* [What the task asks]: The first line of the data below and every line after it, through the one with "STEPPER3 pin IN1: 9 -> 5", must be transcribed without change.

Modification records
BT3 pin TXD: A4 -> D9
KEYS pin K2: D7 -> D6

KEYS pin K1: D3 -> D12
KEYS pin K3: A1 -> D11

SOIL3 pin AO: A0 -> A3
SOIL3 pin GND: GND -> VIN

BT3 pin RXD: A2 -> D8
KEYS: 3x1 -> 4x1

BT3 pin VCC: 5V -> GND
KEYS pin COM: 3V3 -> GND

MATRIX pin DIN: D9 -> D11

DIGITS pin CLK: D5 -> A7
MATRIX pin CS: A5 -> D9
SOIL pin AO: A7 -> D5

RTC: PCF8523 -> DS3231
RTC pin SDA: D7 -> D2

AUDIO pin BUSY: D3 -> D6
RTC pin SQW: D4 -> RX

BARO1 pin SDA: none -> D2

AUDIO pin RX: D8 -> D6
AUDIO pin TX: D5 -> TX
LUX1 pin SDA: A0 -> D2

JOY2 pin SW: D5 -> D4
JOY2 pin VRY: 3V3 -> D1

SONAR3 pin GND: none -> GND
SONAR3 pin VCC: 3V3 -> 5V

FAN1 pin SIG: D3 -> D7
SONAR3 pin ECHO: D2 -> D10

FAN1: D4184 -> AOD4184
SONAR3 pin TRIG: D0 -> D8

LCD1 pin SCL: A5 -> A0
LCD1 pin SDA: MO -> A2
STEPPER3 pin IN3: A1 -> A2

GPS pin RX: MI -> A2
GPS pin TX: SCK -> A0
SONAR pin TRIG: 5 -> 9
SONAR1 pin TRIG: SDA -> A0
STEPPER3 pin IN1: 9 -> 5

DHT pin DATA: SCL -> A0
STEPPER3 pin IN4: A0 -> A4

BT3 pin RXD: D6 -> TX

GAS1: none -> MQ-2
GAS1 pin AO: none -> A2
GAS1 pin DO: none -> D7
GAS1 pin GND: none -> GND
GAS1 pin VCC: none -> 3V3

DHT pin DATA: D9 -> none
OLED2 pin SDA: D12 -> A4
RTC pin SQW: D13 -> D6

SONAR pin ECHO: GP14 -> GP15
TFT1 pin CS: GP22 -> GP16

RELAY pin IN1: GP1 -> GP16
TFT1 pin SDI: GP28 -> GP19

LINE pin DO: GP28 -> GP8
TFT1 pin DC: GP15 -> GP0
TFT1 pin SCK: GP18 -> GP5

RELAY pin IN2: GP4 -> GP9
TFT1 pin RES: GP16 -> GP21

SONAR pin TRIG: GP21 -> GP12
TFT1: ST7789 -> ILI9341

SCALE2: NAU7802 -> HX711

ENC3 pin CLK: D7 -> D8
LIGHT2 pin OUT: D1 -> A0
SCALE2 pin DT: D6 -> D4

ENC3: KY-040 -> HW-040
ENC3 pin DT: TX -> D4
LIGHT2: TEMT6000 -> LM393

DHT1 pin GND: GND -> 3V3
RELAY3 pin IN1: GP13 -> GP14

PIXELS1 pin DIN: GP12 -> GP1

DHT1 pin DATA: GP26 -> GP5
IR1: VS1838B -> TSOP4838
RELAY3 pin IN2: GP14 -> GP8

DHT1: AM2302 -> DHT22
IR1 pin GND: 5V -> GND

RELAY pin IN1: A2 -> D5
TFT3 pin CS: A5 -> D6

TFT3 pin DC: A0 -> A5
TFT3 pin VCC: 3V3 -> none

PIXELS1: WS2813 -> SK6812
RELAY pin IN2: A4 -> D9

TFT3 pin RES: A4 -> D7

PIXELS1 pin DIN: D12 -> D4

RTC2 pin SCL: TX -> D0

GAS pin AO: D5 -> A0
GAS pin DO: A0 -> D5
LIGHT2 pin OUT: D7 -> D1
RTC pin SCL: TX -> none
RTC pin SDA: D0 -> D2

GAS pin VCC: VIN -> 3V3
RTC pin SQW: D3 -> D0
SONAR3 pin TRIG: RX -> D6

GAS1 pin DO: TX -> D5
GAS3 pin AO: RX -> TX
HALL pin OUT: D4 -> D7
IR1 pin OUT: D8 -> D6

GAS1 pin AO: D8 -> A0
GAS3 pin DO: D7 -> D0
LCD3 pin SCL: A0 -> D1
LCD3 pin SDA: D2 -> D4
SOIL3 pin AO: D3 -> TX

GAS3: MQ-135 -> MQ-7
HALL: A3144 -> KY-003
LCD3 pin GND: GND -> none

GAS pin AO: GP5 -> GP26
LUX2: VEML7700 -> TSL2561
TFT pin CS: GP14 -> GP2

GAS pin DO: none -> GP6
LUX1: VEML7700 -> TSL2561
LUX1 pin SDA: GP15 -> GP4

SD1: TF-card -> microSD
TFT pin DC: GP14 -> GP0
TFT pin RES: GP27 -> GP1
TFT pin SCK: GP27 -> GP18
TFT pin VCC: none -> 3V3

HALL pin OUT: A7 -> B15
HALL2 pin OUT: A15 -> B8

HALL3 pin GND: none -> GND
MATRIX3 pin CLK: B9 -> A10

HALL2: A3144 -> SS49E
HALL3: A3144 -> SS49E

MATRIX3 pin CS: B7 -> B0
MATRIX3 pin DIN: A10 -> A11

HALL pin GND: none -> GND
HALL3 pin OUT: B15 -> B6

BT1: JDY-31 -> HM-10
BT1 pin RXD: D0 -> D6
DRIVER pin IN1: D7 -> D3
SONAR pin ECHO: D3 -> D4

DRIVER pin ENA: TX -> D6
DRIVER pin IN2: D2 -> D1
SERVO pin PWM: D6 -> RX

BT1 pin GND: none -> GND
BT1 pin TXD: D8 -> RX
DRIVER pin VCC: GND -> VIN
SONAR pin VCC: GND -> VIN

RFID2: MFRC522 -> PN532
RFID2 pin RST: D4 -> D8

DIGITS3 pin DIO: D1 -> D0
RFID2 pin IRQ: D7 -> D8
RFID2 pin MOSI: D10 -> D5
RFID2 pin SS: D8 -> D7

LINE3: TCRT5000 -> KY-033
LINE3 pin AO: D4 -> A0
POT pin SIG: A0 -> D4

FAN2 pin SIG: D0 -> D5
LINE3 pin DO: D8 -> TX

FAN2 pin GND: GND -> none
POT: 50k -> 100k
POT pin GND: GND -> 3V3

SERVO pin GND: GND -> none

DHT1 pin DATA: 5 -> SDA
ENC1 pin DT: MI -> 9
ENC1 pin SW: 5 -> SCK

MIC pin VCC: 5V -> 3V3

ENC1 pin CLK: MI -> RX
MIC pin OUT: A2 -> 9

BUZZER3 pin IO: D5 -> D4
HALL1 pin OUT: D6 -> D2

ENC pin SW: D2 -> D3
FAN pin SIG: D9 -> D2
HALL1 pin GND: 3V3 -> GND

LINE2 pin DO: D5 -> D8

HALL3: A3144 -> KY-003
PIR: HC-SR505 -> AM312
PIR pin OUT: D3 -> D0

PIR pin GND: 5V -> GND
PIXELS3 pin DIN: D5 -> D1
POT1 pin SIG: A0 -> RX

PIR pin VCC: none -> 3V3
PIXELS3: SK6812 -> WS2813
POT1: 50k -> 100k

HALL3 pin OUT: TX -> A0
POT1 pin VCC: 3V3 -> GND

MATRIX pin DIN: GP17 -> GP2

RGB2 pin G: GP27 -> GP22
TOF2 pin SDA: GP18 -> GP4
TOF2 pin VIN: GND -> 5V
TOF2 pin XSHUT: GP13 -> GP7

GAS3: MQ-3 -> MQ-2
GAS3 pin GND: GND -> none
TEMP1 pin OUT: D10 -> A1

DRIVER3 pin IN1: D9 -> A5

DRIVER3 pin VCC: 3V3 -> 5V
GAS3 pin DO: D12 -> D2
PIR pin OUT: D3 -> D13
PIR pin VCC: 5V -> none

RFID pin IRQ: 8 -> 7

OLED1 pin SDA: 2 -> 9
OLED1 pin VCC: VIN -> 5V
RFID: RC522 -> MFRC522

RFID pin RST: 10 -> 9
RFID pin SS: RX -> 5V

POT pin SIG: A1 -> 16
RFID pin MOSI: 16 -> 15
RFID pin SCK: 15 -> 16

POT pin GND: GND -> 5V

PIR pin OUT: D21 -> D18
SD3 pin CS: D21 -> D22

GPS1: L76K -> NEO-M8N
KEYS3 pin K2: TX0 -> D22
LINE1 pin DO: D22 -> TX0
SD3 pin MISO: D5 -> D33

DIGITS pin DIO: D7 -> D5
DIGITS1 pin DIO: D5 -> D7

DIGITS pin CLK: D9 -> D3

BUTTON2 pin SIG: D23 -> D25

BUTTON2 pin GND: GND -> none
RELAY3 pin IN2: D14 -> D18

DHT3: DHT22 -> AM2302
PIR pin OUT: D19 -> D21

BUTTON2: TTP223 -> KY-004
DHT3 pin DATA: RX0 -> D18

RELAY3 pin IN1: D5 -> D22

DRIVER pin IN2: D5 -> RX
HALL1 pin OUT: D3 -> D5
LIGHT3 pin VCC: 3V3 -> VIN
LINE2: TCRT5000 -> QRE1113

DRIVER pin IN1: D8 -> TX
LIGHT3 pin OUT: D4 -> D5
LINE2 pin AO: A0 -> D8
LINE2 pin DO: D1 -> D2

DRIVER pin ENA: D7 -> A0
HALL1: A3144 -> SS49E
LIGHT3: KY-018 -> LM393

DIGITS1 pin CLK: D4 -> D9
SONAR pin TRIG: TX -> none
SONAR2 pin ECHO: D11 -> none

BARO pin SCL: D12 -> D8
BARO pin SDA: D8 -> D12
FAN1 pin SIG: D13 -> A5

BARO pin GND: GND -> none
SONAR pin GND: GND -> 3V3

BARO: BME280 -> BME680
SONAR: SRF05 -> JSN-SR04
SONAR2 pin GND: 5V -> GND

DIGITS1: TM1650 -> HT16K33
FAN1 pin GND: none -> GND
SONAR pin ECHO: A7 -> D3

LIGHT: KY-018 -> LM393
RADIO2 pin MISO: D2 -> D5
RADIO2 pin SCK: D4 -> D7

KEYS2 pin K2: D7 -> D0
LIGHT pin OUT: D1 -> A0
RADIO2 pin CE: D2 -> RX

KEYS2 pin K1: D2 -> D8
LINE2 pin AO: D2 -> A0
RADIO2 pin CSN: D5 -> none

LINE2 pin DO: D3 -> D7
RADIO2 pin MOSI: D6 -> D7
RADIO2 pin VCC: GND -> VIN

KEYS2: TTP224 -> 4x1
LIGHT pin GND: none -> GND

* [Task response]:
BT3 pin TXD: A4 -> D9
KEYS pin K2: D7 -> D6

KEYS pin K1: D3 -> D12
KEYS pin K3: A1 -> D11

SOIL3 pin AO: A0 -> A3
SOIL3 pin GND: GND -> VIN

BT3 pin RXD: A2 -> D8
KEYS: 3x1 -> 4x1

BT3 pin VCC: 5V -> GND
KEYS pin COM: 3V3 -> GND

MATRIX pin DIN: D9 -> D11

DIGITS pin CLK: D5 -> A7
MATRIX pin CS: A5 -> D9
SOIL pin AO: A7 -> D5

RTC: PCF8523 -> DS3231
RTC pin SDA: D7 -> D2

AUDIO pin BUSY: D3 -> D6
RTC pin SQW: D4 -> RX

BARO1 pin SDA: none -> D2

AUDIO pin RX: D8 -> D6
AUDIO pin TX: D5 -> TX
LUX1 pin SDA: A0 -> D2

JOY2 pin SW: D5 -> D4
JOY2 pin VRY: 3V3 -> D1

SONAR3 pin GND: none -> GND
SONAR3 pin VCC: 3V3 -> 5V

FAN1 pin SIG: D3 -> D7
SONAR3 pin ECHO: D2 -> D10

FAN1: D4184 -> AOD4184
SONAR3 pin TRIG: D0 -> D8

LCD1 pin SCL: A5 -> A0
LCD1 pin SDA: MO -> A2
STEPPER3 pin IN3: A1 -> A2

GPS pin RX: MI -> A2
GPS pin TX: SCK -> A0
SONAR pin TRIG: 5 -> 9
SONAR1 pin TRIG: SDA -> A0
STEPPER3 pin IN1: 9 -> 5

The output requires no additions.